*Exercise instructions*: Show the lines of the material that contain the word "cone".

··· Data provided

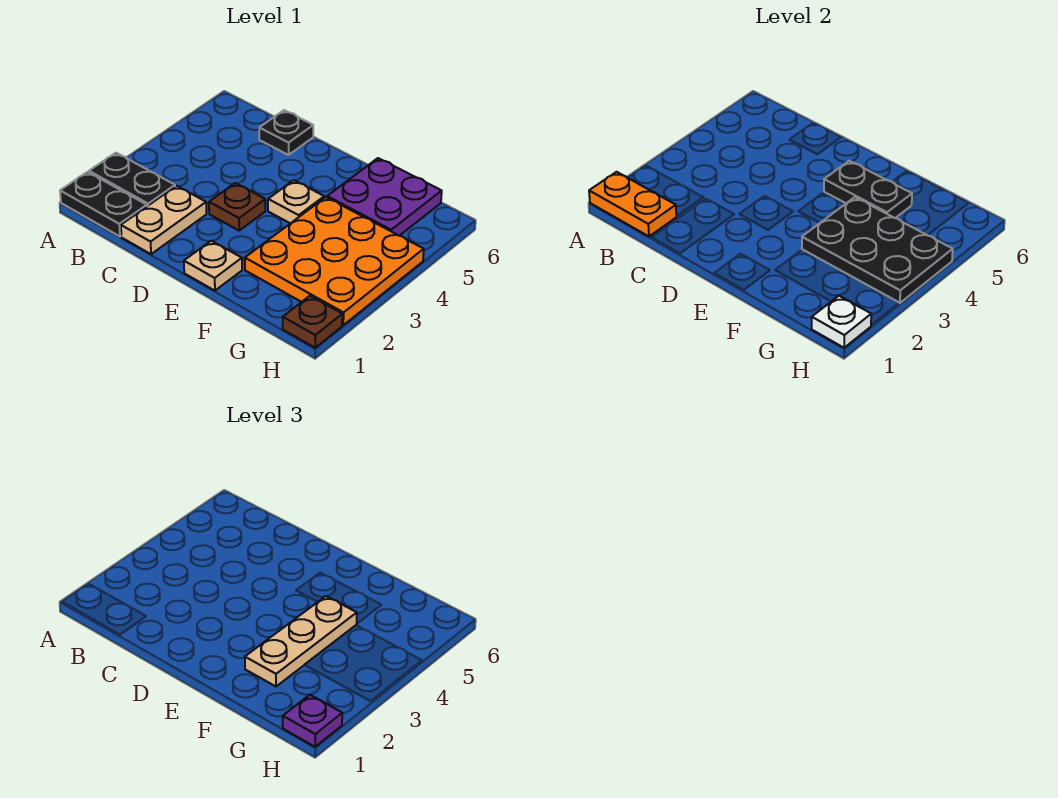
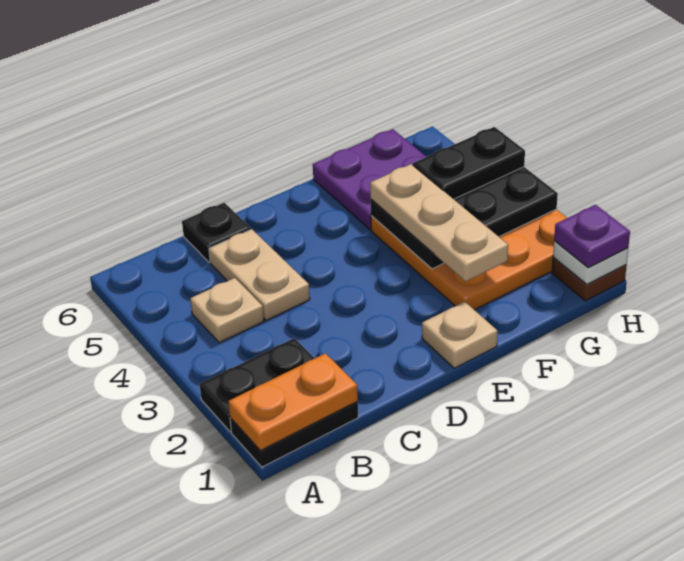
tan 1x2 plate [121,186,206,254] -> tan 1x2 plate moved to [209,229,310,320]
brown 1x1 plate [209,183,265,230] -> none
tan 1x1 plate [268,180,324,223] -> tan 1x1 plate moved to [190,278,264,343]
black 1x2 plate [824,161,912,218] -> black 1x2 plate moved to [413,127,525,199]

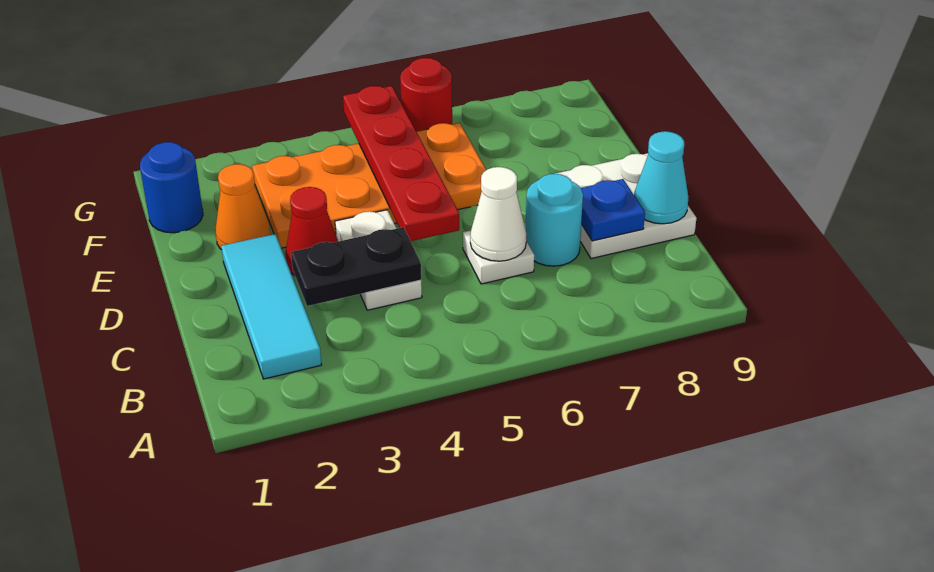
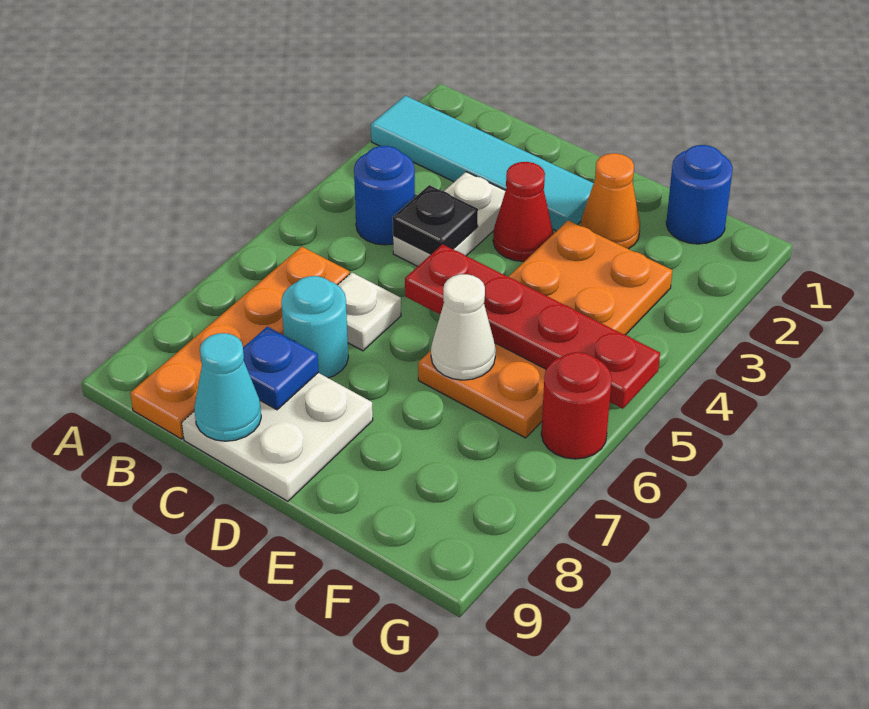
cyan 1x3 tile [221,234,321,379] -> cyan 1x4 tile [371,96,594,231]
none -> blue 1x1 round brick [354,146,415,245]
none -> orange 1x4 plate [130,247,350,439]
black 1x2 plate [291,227,421,306] -> black 1x1 plate [393,185,478,254]
white 1x2 plate [335,210,422,310] -> white 1x2 plate turned to [393,172,506,266]
white 1x1 cone [470,167,527,261] -> white 1x1 cone moved to [431,274,496,380]

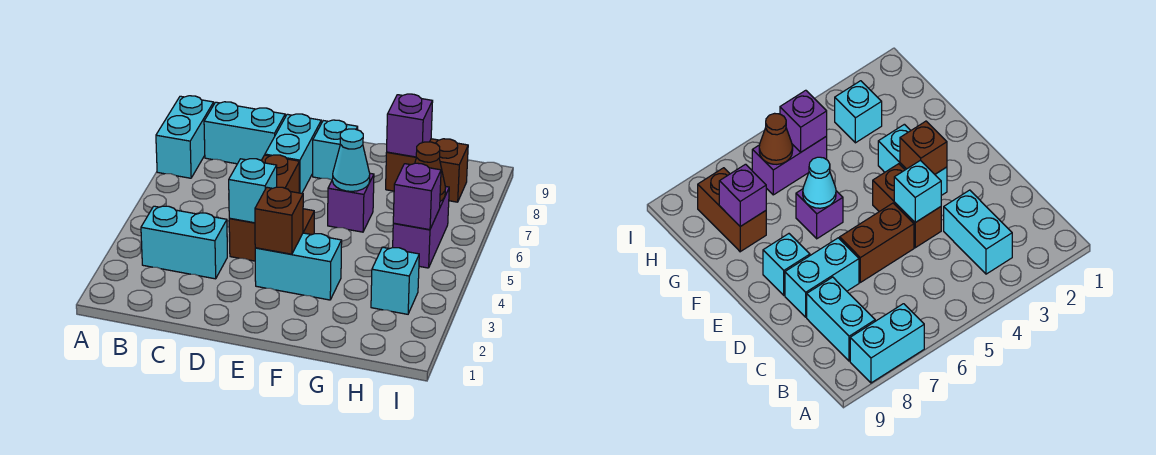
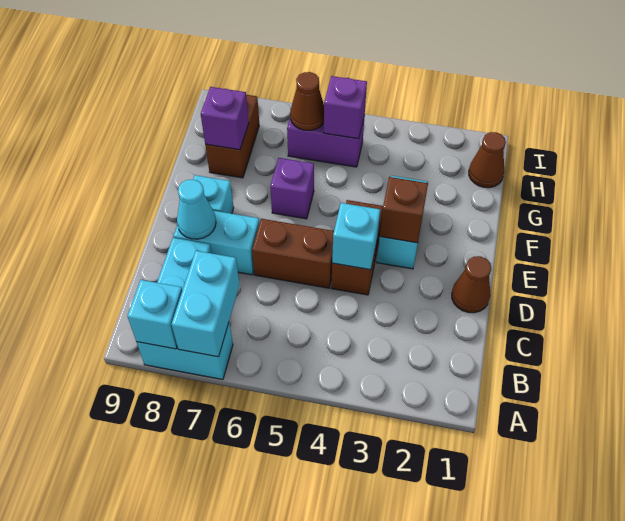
cyan 1x2 brick [141,206,227,279] -> cyan 1x2 brick moved to [172,251,240,357]
none -> brown 1x1 cone [452,256,491,313]
cyan 1x1 cone [332,129,370,191] -> cyan 1x1 cone moved to [177,180,216,239]
none -> brown 1x1 cone [469,132,506,188]
cyan 1x1 brick [371,247,419,314] -> cyan 1x1 brick moved to [128,280,182,349]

······

*Solution to this exercise*:
white 1x1 cone [470,167,527,261] -> white 1x1 cone moved to [431,274,496,380]
none -> brown 1x1 cone [452,256,491,313]
cyan 1x1 cone [332,129,370,191] -> cyan 1x1 cone moved to [177,180,216,239]
none -> brown 1x1 cone [469,132,506,188]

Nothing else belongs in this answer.